**Spatial object tracking data**
┌──

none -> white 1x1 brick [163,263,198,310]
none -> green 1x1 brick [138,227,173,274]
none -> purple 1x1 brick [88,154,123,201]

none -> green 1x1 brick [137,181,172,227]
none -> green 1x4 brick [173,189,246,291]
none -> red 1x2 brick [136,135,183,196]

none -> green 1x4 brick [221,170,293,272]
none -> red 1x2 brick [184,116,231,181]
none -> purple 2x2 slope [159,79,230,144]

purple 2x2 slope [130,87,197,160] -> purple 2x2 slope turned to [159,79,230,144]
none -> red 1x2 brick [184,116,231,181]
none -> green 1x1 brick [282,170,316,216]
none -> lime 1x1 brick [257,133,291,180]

└──
┌──

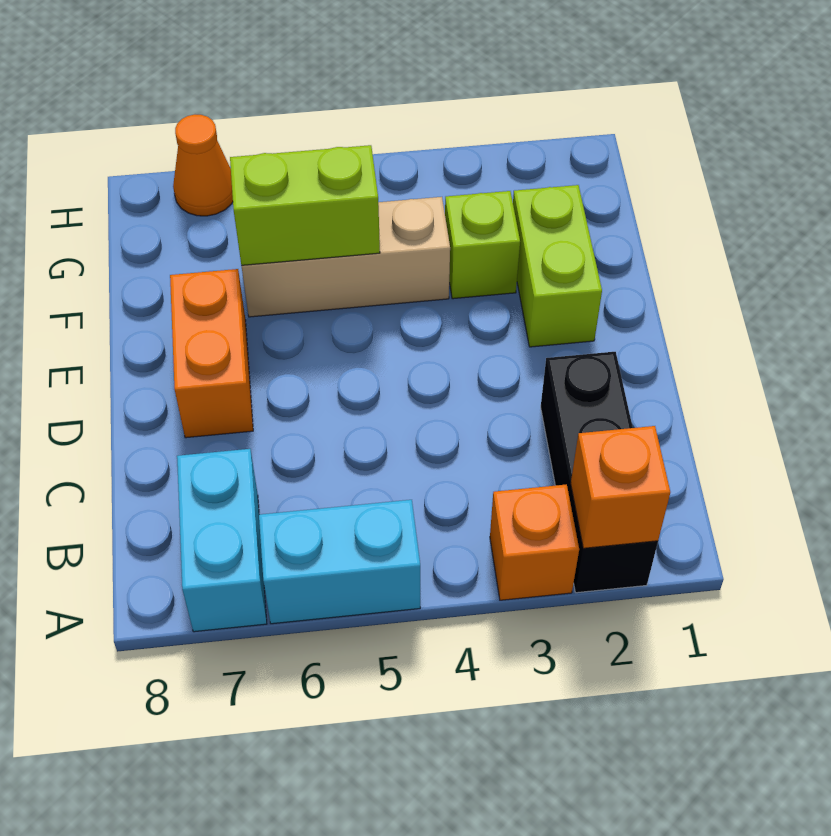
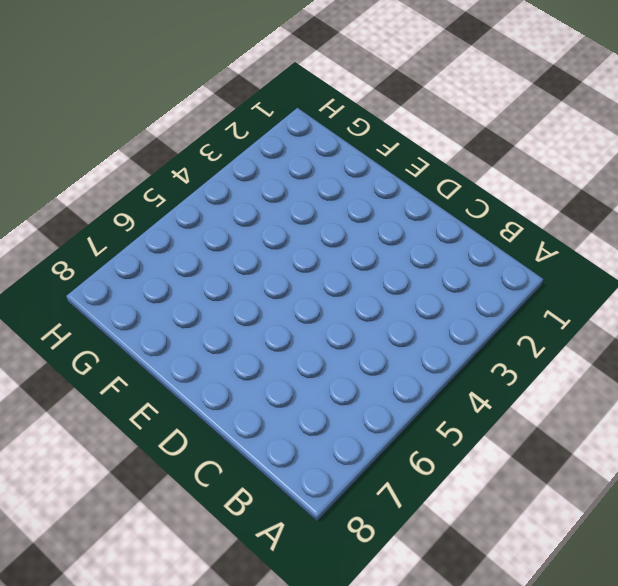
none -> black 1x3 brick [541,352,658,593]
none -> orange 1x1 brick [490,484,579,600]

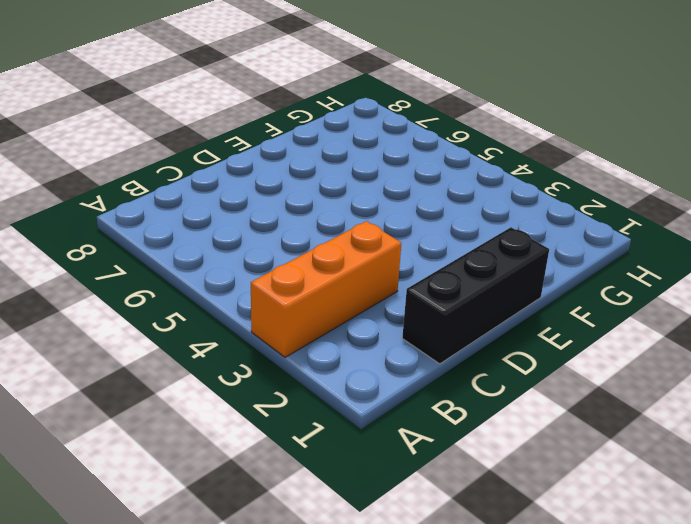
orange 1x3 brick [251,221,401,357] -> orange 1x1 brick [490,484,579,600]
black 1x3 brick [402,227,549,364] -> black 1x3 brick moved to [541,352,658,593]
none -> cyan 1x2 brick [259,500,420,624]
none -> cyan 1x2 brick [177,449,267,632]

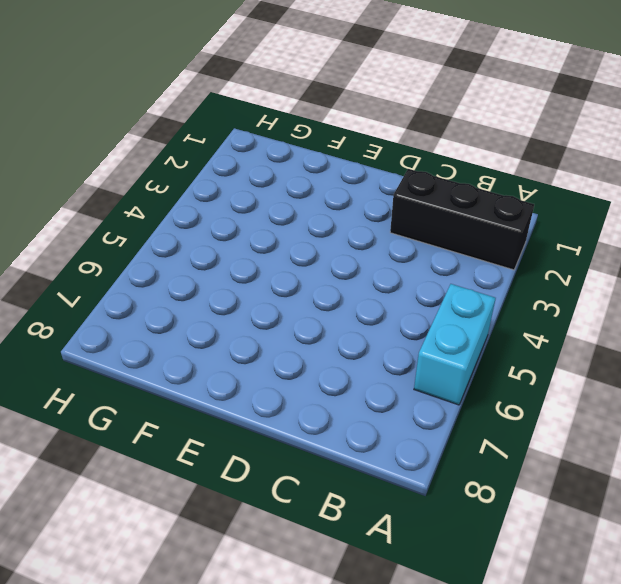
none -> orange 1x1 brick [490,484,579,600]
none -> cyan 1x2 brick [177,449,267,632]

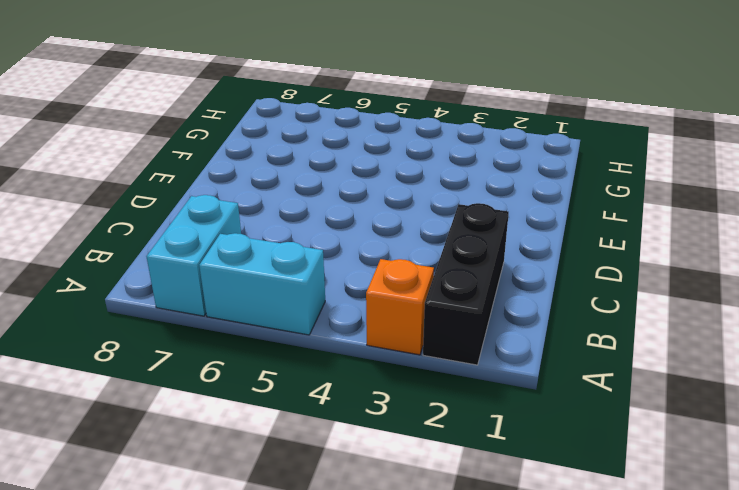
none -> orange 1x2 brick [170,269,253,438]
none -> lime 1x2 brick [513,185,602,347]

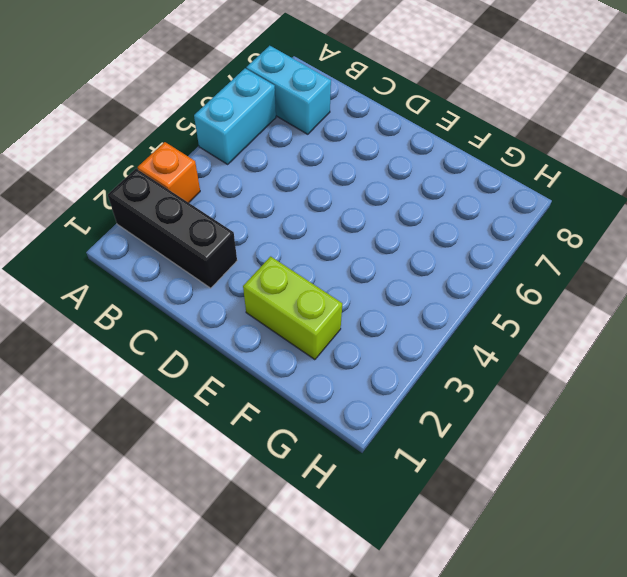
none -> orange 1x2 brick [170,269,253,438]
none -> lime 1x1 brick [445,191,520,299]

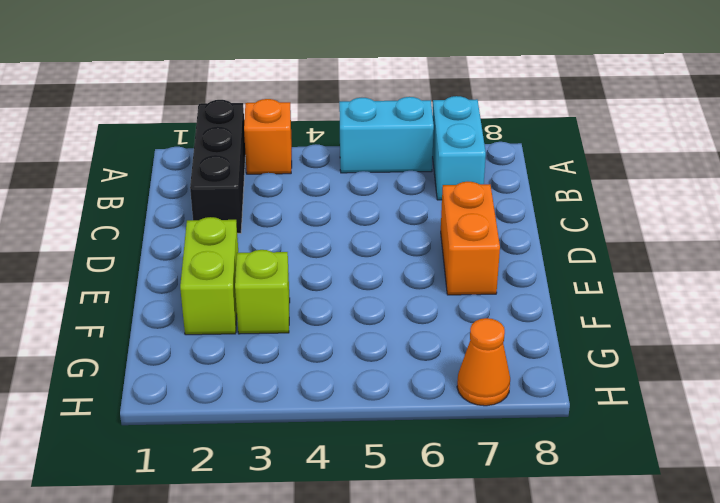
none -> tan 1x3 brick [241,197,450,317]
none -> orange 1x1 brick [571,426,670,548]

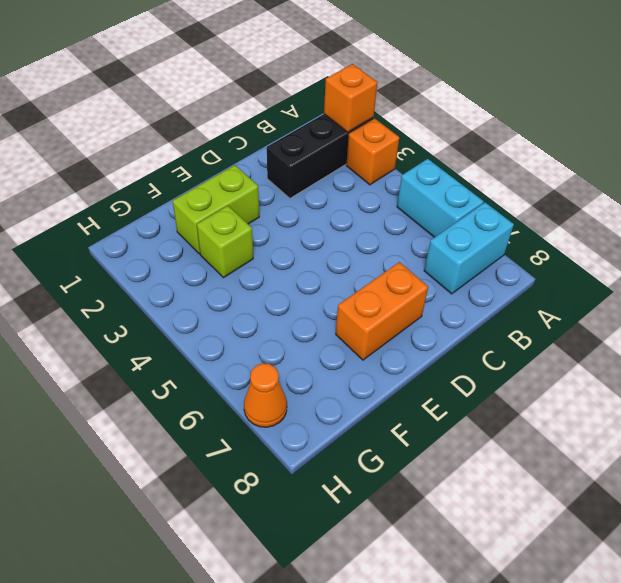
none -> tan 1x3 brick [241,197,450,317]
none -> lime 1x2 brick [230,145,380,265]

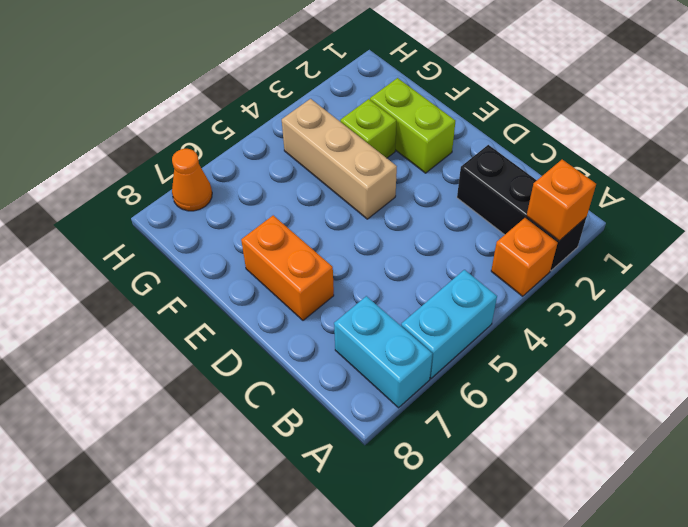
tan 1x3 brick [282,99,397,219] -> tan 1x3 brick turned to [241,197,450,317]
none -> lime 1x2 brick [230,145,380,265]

└──

**About this task**
All lines in the data above from the one with "none -> white 1x1 brick [163,263,198,310]" through the one with "purple 2x2 slope [130,87,197,160]" must be repeated exactly, and no others.

**Your response**
none -> white 1x1 brick [163,263,198,310]
none -> green 1x1 brick [138,227,173,274]
none -> purple 1x1 brick [88,154,123,201]

none -> green 1x1 brick [137,181,172,227]
none -> green 1x4 brick [173,189,246,291]
none -> red 1x2 brick [136,135,183,196]

none -> green 1x4 brick [221,170,293,272]
none -> red 1x2 brick [184,116,231,181]
none -> purple 2x2 slope [159,79,230,144]

purple 2x2 slope [130,87,197,160] -> purple 2x2 slope turned to [159,79,230,144]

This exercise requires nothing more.